Work instruction —
Each line of the listing below must be retyped exactly, with images left out.

Records for processing —
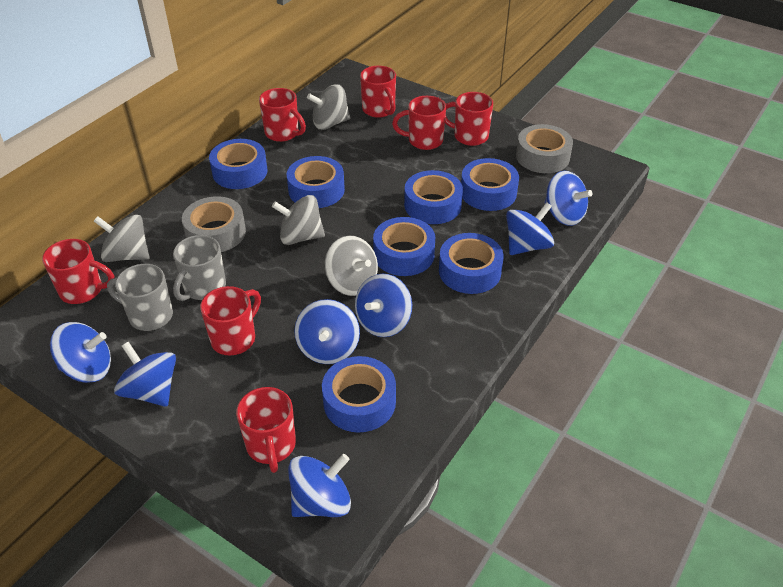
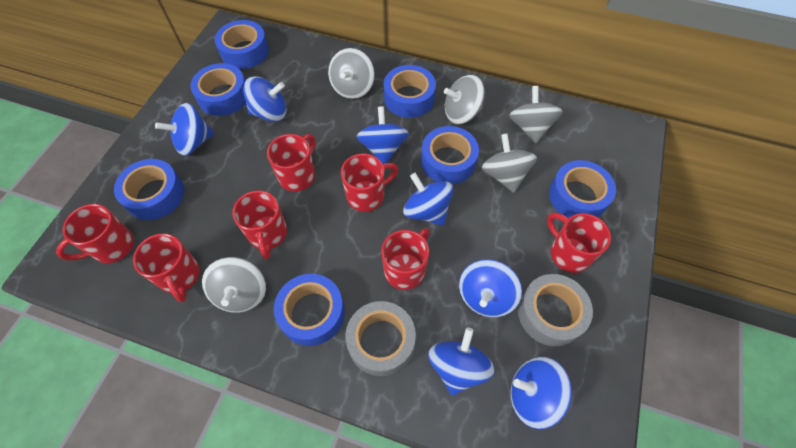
grey mug: 2 -> 0
grey spinning top: 4 -> 5

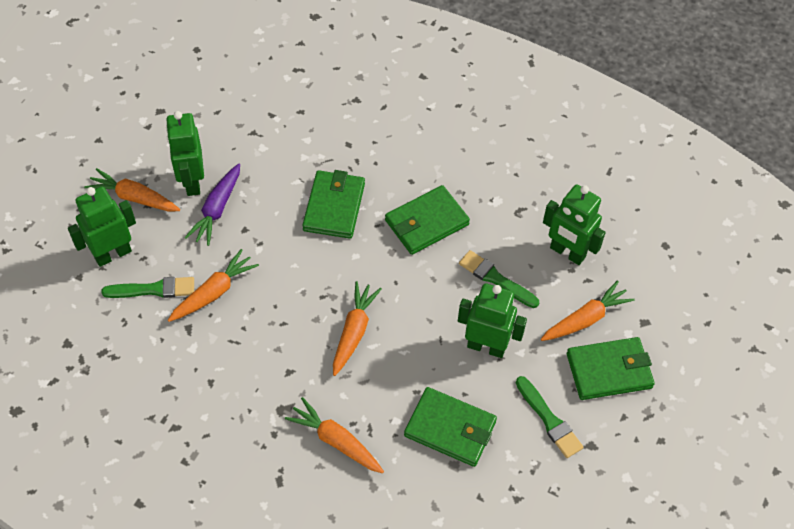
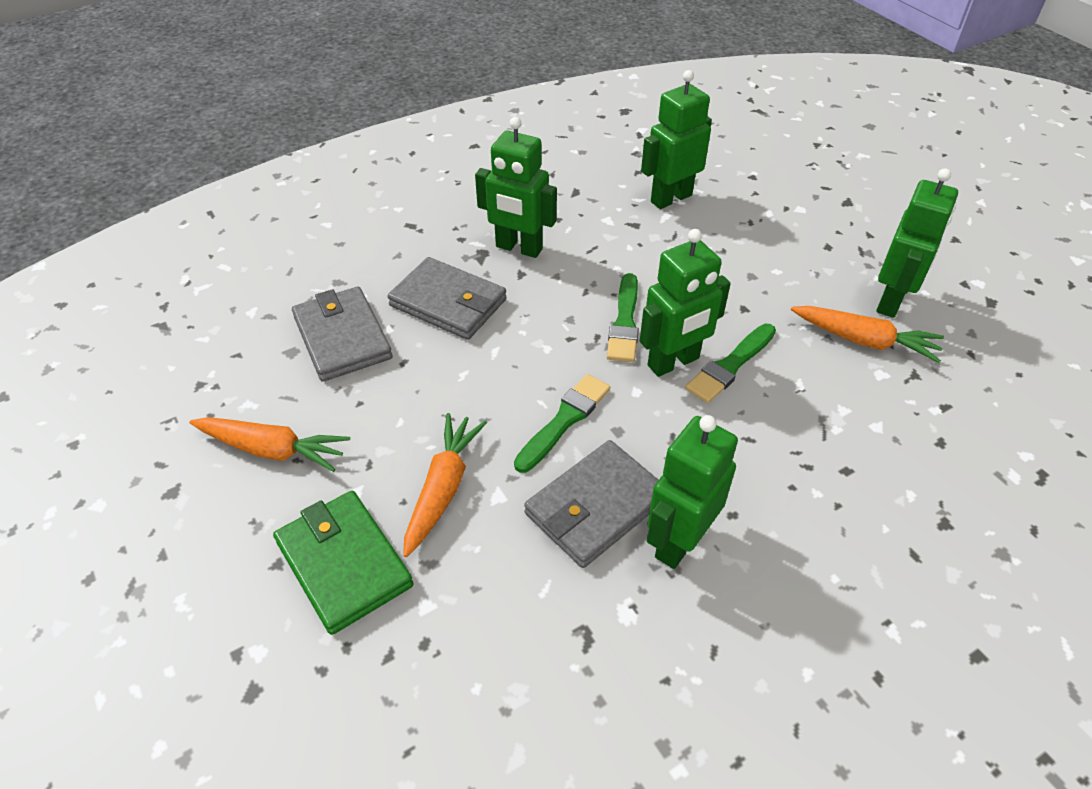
green robot: 4 -> 5
green wallet: 4 -> 1
grey wallet: 0 -> 3
orange carrot: 5 -> 3
purple carrot: 1 -> 0

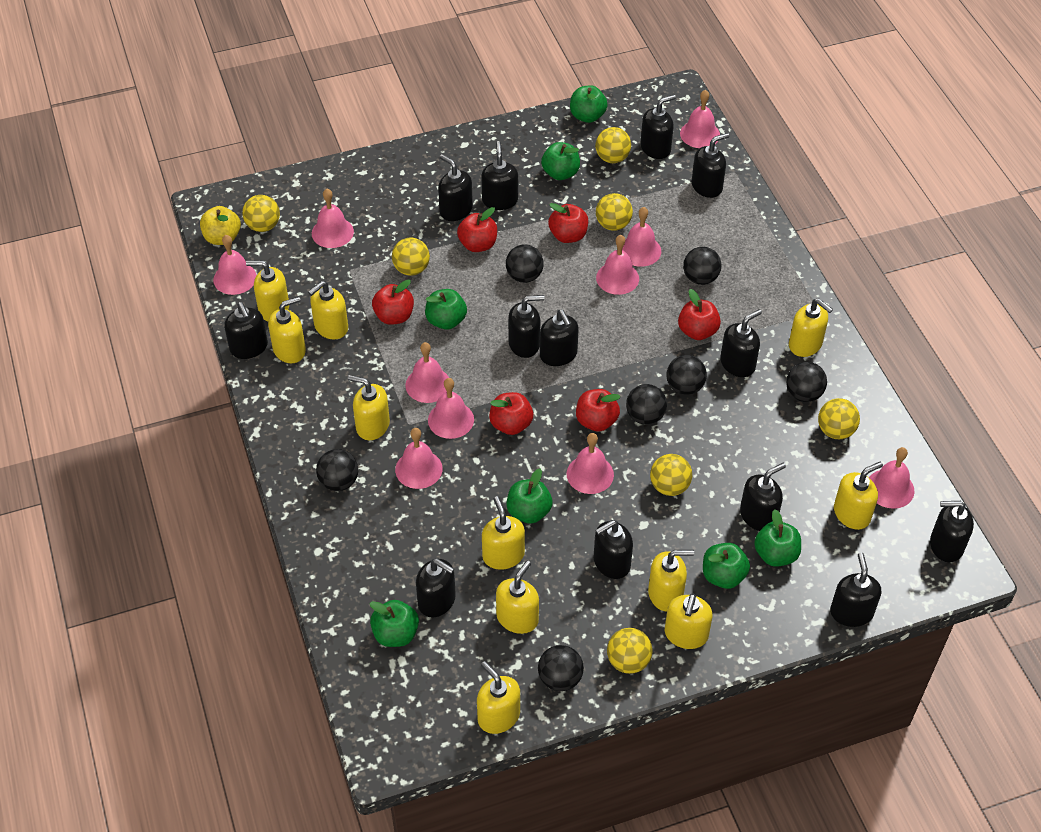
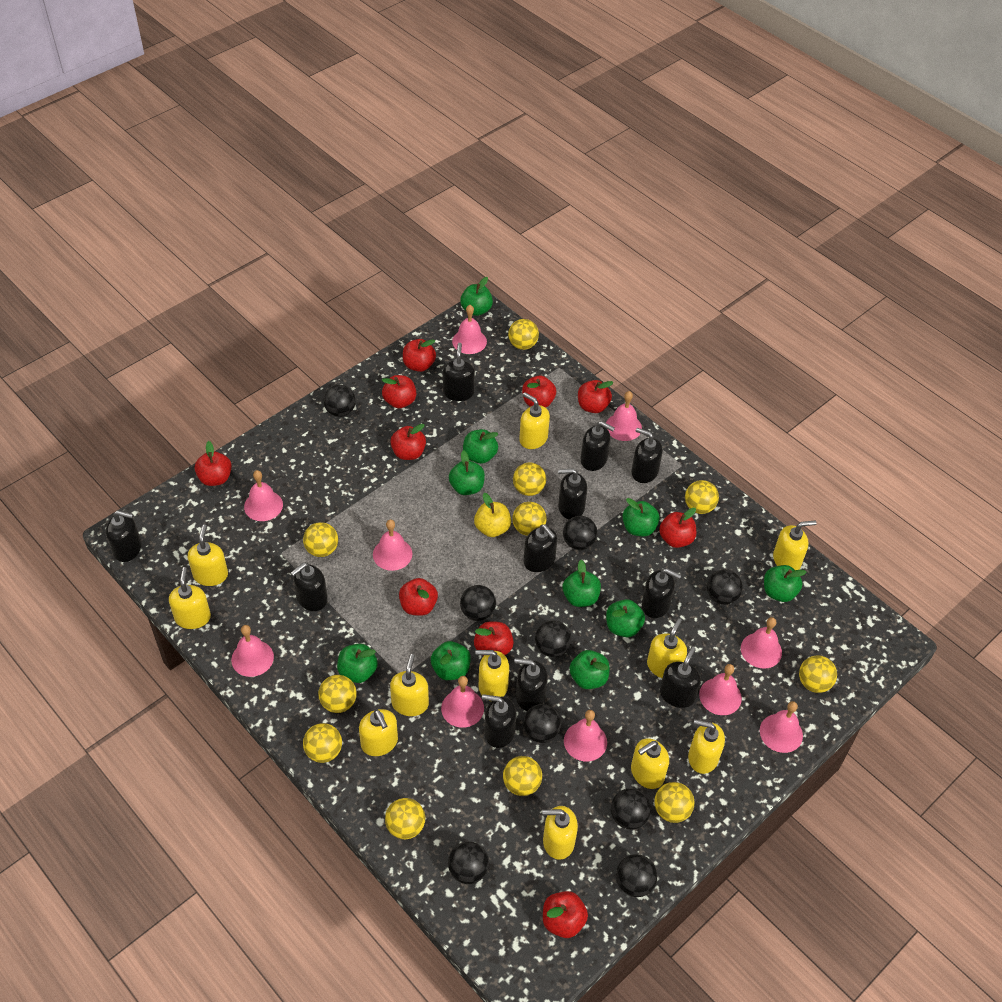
black ball: 7 -> 9
black soap dispenser: 13 -> 11
green apple: 7 -> 10
red apple: 6 -> 10
yellow ball: 7 -> 11

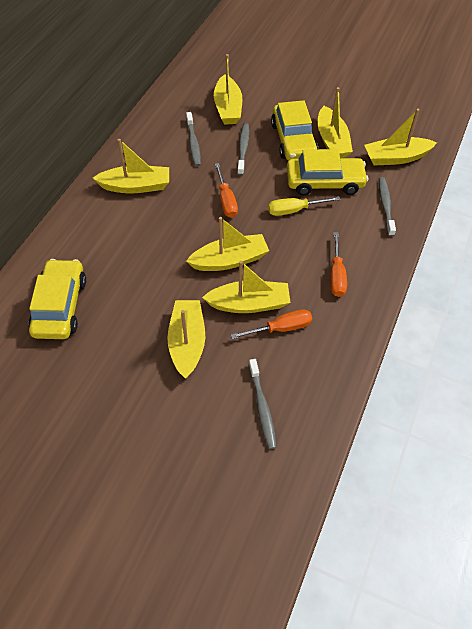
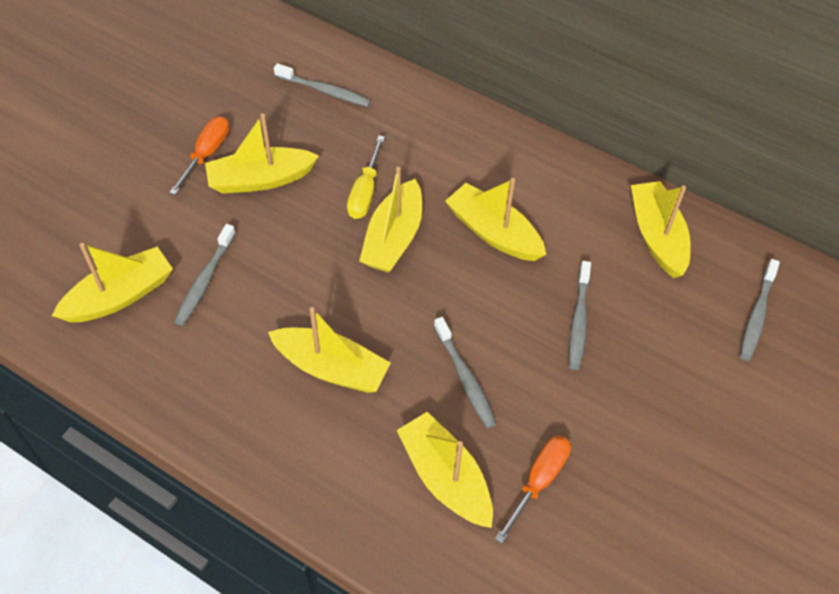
grey toothbrush: 4 -> 5
orange screwdriver: 3 -> 2
yellow car: 3 -> 0

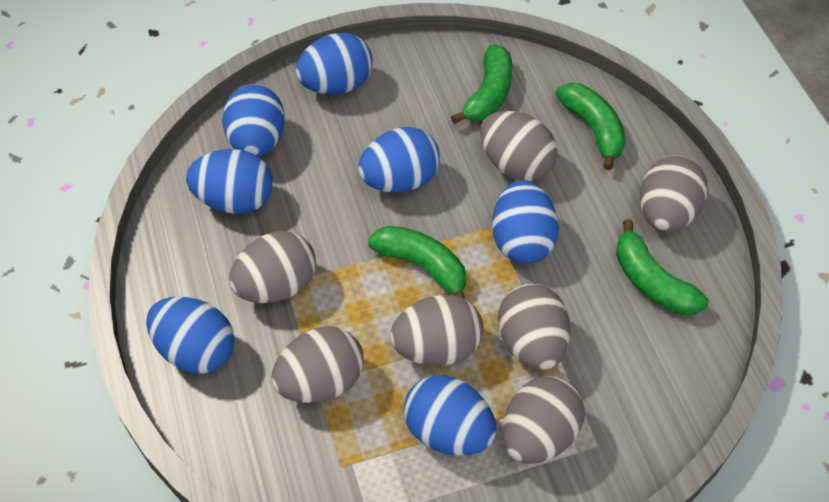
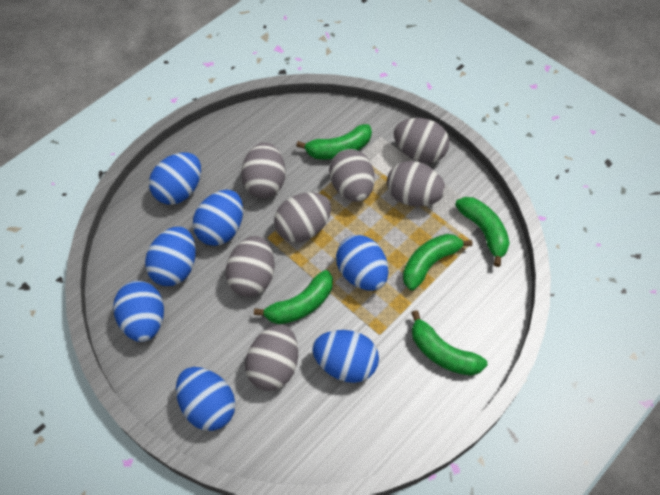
green banana: 4 -> 5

Output —
grey mug: 2 -> 0
grey spinning top: 4 -> 5

green robot: 4 -> 5
green wallet: 4 -> 1
grey wallet: 0 -> 3
orange carrot: 5 -> 3
purple carrot: 1 -> 0

black ball: 7 -> 9
black soap dispenser: 13 -> 11
green apple: 7 -> 10
red apple: 6 -> 10
yellow ball: 7 -> 11

grey toothbrush: 4 -> 5
orange screwdriver: 3 -> 2
yellow car: 3 -> 0

green banana: 4 -> 5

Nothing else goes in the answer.